Top of SOURCE RECORDS
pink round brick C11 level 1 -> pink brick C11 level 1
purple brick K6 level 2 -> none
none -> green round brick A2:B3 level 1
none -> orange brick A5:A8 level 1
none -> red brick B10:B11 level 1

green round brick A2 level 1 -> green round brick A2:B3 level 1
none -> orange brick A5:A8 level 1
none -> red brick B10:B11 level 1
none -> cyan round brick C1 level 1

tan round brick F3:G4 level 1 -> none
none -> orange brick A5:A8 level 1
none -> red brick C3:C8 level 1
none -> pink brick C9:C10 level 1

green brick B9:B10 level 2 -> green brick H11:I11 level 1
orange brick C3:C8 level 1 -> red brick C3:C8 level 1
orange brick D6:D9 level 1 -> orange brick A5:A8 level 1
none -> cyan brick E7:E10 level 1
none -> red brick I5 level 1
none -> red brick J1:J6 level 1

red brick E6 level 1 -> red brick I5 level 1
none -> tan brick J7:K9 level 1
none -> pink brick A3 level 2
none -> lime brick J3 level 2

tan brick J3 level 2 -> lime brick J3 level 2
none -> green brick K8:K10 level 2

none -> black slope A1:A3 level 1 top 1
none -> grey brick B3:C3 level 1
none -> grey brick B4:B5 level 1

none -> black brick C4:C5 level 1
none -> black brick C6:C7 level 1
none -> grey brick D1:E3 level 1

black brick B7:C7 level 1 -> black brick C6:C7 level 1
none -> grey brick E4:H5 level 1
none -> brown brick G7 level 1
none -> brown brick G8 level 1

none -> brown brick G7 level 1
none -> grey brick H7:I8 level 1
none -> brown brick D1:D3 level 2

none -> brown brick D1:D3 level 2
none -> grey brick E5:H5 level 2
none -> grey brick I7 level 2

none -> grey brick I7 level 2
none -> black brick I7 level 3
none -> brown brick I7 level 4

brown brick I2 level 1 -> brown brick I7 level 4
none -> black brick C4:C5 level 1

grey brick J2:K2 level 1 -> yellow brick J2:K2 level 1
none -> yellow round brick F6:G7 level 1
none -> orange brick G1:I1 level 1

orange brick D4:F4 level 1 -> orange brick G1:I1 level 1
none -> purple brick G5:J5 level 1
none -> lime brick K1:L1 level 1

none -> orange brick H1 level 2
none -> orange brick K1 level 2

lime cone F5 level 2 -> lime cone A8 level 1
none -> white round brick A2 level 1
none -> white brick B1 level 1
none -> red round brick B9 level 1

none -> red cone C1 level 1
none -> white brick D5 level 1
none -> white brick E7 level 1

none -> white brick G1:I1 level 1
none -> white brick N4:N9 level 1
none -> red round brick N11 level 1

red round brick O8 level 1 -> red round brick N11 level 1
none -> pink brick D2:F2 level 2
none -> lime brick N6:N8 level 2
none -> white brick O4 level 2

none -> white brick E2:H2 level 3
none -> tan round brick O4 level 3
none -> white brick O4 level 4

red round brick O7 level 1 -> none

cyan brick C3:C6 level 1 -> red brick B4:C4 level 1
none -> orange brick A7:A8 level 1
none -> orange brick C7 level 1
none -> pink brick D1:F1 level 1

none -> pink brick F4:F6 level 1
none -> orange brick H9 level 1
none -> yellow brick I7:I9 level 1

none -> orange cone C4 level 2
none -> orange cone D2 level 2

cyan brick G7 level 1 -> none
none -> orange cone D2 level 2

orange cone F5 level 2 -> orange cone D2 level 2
Bottom of SOURCE RECORDS
- TO DO -
Filter the listing above, keeping only the lines with "pink".

- RESPONSE AREA -
pink round brick C11 level 1 -> pink brick C11 level 1
none -> pink brick C9:C10 level 1
none -> pink brick A3 level 2
none -> pink brick D2:F2 level 2
none -> pink brick D1:F1 level 1
none -> pink brick F4:F6 level 1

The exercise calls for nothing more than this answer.